* Work required
Please repeat exactly the lines below from the one containing "green scissors: 10 -> 9" down to the one containing "black pot: 12 -> 13", both included, and nothing else.
═════ Data shown ═════
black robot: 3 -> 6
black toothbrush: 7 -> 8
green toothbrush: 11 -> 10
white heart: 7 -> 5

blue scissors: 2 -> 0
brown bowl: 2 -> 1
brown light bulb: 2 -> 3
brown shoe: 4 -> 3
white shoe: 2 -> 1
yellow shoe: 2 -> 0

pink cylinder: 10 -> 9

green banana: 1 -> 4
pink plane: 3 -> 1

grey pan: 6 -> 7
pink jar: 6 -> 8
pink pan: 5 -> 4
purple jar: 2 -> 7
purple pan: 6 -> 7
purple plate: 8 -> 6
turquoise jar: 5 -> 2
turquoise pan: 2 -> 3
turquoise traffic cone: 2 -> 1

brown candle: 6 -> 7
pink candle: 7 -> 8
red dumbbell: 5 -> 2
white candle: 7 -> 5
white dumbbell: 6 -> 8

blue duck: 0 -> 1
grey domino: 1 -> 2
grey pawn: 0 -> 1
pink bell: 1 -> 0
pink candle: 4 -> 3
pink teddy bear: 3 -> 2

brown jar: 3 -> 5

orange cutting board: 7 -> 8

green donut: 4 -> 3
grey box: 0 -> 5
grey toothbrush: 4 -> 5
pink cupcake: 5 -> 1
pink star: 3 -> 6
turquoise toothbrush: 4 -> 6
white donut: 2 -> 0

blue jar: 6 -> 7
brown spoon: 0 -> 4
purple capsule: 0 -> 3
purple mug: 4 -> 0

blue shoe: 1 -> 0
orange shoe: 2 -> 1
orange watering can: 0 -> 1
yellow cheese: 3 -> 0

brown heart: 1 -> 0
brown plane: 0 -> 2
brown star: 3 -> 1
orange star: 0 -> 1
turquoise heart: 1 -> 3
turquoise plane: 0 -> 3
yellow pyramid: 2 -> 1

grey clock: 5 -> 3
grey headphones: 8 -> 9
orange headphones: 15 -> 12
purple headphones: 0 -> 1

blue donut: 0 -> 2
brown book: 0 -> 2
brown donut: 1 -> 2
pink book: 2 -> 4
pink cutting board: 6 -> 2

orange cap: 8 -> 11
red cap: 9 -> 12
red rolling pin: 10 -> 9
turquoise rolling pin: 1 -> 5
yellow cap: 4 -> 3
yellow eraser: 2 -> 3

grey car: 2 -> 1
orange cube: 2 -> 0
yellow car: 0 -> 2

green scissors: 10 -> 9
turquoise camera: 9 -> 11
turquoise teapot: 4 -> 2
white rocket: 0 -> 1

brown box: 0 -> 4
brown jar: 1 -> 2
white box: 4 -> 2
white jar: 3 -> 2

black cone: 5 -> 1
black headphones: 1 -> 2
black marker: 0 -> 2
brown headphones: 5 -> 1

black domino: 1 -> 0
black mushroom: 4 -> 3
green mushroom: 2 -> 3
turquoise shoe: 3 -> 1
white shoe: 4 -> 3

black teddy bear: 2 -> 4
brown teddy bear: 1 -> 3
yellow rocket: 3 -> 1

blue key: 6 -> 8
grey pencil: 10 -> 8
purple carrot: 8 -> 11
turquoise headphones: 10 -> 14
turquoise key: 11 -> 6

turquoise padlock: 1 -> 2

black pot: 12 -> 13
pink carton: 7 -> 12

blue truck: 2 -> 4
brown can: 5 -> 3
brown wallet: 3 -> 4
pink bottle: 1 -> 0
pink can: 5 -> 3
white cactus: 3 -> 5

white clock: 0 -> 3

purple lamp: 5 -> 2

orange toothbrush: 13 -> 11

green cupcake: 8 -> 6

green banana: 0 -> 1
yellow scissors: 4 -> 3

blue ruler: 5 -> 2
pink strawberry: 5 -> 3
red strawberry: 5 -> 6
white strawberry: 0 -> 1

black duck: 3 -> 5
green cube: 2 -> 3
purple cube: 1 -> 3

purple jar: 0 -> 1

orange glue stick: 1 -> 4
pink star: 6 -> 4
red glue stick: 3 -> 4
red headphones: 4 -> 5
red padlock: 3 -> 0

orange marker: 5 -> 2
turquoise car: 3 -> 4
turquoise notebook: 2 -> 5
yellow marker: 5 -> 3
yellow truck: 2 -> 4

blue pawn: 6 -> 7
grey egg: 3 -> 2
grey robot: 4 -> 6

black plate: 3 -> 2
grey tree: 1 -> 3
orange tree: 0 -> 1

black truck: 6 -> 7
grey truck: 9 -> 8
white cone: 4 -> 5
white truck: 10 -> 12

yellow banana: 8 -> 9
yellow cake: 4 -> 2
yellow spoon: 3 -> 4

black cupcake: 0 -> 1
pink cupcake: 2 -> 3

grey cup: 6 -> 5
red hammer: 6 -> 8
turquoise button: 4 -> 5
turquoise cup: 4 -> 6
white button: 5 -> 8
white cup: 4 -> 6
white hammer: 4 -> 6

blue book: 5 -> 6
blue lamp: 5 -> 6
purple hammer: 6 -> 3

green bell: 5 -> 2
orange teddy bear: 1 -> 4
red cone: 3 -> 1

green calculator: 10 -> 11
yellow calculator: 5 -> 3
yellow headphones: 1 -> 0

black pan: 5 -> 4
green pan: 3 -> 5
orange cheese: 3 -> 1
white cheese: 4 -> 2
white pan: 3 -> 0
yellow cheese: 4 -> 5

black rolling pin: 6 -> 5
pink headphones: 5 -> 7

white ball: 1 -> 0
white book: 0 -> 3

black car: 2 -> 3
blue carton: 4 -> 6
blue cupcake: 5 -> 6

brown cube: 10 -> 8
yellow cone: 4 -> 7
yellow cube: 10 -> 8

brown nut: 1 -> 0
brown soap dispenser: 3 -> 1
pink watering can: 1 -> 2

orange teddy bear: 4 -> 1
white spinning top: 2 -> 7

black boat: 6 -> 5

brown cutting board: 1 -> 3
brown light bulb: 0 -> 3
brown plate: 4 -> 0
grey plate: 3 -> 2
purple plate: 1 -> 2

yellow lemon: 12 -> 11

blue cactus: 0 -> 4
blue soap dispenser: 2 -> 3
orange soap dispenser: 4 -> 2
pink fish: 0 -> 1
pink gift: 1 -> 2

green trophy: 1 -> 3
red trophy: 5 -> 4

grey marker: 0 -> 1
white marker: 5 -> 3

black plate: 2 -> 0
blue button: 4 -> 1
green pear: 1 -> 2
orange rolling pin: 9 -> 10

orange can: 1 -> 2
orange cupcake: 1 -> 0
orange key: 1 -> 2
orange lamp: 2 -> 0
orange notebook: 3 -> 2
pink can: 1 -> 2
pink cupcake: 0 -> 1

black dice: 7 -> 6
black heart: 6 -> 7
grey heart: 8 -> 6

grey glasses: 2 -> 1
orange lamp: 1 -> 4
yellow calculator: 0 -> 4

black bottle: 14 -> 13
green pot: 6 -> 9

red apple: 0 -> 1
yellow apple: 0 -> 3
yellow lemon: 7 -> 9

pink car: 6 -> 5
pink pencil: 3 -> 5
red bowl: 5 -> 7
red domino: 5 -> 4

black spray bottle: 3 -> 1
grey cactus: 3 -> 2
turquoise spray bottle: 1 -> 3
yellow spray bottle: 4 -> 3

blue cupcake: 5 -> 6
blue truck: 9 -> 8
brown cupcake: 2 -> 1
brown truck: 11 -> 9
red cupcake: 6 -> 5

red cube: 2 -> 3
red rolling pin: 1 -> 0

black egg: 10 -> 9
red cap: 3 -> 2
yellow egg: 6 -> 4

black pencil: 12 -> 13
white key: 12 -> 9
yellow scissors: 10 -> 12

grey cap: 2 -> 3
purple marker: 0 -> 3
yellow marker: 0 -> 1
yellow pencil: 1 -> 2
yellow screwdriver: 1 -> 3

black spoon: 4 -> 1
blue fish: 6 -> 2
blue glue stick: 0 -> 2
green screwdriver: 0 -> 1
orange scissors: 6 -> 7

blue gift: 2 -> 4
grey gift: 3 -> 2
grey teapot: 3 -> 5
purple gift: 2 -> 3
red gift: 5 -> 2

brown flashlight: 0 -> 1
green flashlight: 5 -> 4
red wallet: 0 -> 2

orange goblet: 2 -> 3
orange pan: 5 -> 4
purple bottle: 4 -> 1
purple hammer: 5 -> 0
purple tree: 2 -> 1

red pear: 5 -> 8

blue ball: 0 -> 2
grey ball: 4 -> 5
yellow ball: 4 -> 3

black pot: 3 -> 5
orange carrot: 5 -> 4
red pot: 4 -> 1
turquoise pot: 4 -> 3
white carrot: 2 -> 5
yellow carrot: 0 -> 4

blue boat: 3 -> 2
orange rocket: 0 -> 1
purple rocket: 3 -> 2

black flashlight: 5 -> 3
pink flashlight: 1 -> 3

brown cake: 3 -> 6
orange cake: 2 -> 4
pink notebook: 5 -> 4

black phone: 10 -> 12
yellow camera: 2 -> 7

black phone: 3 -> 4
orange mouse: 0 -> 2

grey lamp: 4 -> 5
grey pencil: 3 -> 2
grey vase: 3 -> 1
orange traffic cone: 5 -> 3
═════
* Output below
green scissors: 10 -> 9
turquoise camera: 9 -> 11
turquoise teapot: 4 -> 2
white rocket: 0 -> 1

brown box: 0 -> 4
brown jar: 1 -> 2
white box: 4 -> 2
white jar: 3 -> 2

black cone: 5 -> 1
black headphones: 1 -> 2
black marker: 0 -> 2
brown headphones: 5 -> 1

black domino: 1 -> 0
black mushroom: 4 -> 3
green mushroom: 2 -> 3
turquoise shoe: 3 -> 1
white shoe: 4 -> 3

black teddy bear: 2 -> 4
brown teddy bear: 1 -> 3
yellow rocket: 3 -> 1

blue key: 6 -> 8
grey pencil: 10 -> 8
purple carrot: 8 -> 11
turquoise headphones: 10 -> 14
turquoise key: 11 -> 6

turquoise padlock: 1 -> 2

black pot: 12 -> 13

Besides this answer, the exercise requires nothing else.